Required task> Copy word for word the entries from the line containing "Considering the sizes of white" through the line containing "Considering their sizes, white glossy door at left takes", including both of those lines.

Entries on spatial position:
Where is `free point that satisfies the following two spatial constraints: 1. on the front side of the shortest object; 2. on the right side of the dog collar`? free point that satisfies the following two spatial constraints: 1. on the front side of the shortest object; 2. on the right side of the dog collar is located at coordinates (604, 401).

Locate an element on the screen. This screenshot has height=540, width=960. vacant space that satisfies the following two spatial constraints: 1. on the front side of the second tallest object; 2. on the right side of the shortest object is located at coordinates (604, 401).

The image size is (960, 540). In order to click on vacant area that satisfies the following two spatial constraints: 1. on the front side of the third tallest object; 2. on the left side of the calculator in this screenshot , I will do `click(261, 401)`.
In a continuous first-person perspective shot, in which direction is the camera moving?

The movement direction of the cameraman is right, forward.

...

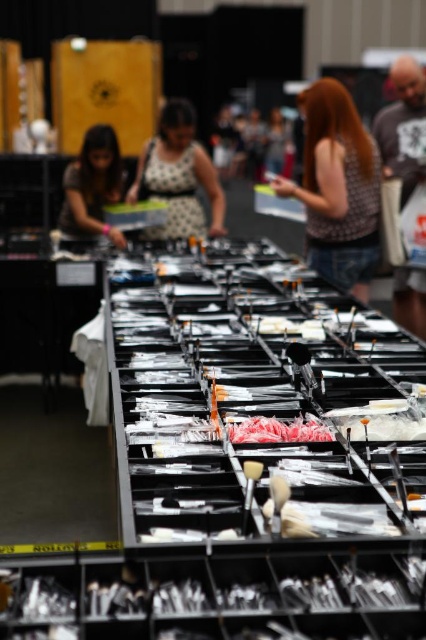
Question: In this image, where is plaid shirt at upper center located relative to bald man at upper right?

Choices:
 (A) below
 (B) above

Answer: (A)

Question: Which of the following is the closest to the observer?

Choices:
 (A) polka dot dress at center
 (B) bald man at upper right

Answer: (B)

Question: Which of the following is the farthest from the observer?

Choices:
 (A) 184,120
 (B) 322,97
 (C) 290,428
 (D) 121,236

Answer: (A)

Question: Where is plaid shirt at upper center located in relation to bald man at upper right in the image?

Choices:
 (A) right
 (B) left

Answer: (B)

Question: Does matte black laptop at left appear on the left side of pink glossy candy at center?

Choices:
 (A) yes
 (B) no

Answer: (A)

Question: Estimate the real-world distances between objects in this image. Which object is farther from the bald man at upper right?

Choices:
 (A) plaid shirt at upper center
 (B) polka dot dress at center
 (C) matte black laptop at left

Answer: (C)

---

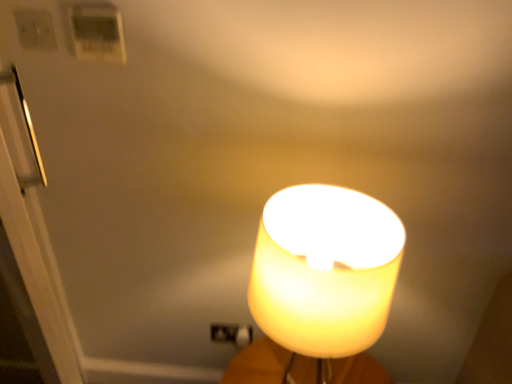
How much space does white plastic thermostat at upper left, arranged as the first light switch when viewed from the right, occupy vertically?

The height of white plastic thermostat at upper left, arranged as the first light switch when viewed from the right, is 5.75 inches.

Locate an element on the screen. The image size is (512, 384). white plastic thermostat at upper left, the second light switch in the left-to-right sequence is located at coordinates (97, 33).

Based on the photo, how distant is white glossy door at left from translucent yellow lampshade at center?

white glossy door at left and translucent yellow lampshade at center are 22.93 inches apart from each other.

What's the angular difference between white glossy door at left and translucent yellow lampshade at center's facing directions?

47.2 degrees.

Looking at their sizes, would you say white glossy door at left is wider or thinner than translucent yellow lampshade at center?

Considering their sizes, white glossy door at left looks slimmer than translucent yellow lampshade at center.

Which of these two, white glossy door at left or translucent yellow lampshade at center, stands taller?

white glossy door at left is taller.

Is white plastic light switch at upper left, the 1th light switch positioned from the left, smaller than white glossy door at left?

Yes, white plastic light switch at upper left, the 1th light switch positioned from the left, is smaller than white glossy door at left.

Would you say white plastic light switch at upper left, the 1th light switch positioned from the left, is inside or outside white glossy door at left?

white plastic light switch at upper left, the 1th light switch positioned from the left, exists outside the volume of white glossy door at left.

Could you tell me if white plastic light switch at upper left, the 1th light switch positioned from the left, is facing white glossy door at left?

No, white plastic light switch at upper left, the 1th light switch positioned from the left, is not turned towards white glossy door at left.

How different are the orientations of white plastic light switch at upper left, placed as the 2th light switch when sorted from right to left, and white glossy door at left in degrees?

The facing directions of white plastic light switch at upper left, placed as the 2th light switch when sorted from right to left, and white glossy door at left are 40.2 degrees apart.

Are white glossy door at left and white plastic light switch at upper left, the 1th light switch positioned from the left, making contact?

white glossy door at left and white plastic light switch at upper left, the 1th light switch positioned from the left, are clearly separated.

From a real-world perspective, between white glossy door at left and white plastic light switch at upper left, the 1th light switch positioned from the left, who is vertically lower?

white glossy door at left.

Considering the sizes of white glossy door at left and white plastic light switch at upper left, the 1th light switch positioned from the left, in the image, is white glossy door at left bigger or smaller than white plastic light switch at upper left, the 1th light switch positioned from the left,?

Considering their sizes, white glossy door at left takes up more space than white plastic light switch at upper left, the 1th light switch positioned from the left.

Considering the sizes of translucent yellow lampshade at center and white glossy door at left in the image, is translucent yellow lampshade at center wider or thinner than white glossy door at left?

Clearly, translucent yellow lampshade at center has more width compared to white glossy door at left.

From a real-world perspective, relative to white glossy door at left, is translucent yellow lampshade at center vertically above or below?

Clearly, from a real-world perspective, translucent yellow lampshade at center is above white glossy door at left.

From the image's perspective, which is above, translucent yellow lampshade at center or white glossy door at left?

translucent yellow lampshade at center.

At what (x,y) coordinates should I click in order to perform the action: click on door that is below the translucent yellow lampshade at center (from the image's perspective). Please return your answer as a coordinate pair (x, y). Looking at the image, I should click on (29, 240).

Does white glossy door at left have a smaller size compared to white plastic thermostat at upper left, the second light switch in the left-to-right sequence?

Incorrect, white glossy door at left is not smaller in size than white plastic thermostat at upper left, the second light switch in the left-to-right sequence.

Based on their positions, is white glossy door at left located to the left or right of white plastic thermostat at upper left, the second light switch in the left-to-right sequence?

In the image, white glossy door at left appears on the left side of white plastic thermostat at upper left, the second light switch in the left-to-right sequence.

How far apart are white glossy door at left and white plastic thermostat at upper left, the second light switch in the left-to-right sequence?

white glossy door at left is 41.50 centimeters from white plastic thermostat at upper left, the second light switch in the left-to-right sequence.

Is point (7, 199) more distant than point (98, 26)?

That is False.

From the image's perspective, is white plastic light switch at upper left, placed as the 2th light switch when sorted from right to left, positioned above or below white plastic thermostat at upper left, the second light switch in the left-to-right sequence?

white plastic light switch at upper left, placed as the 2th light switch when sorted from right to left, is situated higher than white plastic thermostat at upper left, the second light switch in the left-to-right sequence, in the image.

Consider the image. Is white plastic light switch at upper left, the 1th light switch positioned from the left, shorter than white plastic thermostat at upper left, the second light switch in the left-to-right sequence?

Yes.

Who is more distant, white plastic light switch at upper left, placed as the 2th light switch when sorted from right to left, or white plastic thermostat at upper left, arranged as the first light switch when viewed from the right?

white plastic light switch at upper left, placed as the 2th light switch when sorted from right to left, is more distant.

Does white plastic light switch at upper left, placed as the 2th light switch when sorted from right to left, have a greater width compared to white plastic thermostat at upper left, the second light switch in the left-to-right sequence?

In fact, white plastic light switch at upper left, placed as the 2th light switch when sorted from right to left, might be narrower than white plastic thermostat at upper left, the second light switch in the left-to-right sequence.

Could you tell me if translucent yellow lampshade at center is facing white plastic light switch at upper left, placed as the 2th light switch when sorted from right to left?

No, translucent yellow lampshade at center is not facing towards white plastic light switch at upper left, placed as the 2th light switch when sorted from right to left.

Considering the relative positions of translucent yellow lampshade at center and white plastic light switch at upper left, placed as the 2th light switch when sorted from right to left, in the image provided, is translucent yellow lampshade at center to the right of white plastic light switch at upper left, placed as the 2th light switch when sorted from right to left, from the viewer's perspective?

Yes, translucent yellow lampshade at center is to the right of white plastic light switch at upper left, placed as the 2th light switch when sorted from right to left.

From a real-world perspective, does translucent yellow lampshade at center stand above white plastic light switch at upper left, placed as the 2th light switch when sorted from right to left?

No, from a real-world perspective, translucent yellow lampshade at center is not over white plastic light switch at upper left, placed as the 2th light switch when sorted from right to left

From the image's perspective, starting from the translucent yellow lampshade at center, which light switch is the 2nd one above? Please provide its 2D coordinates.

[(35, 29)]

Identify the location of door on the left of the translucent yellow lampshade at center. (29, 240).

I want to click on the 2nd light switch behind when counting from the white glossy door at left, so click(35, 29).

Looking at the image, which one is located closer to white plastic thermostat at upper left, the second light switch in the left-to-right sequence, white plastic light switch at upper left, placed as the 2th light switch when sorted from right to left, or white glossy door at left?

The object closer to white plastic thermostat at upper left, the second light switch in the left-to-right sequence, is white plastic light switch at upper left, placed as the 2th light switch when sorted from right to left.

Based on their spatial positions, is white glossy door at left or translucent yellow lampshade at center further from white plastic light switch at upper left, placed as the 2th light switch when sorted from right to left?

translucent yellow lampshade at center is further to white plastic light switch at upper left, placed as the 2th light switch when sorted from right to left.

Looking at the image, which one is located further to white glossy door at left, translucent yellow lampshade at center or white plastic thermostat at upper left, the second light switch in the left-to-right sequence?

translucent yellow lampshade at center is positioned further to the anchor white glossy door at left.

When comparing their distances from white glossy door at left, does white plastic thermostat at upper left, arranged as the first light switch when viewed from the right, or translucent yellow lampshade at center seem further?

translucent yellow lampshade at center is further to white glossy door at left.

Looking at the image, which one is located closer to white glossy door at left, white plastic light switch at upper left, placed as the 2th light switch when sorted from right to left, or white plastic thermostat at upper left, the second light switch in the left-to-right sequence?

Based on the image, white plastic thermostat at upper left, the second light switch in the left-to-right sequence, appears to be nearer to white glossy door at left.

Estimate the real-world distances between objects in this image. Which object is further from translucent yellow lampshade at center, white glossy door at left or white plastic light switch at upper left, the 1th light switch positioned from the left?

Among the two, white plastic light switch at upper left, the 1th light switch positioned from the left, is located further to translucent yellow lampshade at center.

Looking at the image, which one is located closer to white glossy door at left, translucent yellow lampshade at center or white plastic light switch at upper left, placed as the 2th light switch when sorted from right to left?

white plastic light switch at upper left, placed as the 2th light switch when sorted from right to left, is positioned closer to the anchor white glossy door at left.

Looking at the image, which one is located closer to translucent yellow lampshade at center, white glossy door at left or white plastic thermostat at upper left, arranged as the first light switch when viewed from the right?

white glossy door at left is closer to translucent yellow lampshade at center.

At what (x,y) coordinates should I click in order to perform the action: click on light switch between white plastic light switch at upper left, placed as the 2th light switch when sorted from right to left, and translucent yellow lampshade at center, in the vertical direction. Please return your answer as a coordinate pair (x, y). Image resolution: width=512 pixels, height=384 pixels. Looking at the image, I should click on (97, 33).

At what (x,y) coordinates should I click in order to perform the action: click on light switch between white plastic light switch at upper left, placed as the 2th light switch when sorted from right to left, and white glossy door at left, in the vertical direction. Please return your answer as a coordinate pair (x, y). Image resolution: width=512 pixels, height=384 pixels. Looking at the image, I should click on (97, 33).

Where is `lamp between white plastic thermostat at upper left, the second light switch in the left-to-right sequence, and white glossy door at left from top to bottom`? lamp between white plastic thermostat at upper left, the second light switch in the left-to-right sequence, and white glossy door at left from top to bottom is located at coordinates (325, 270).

Completed exercise>
Considering the sizes of white glossy door at left and white plastic light switch at upper left, the 1th light switch positioned from the left, in the image, is white glossy door at left bigger or smaller than white plastic light switch at upper left, the 1th light switch positioned from the left,?

Considering their sizes, white glossy door at left takes up more space than white plastic light switch at upper left, the 1th light switch positioned from the left.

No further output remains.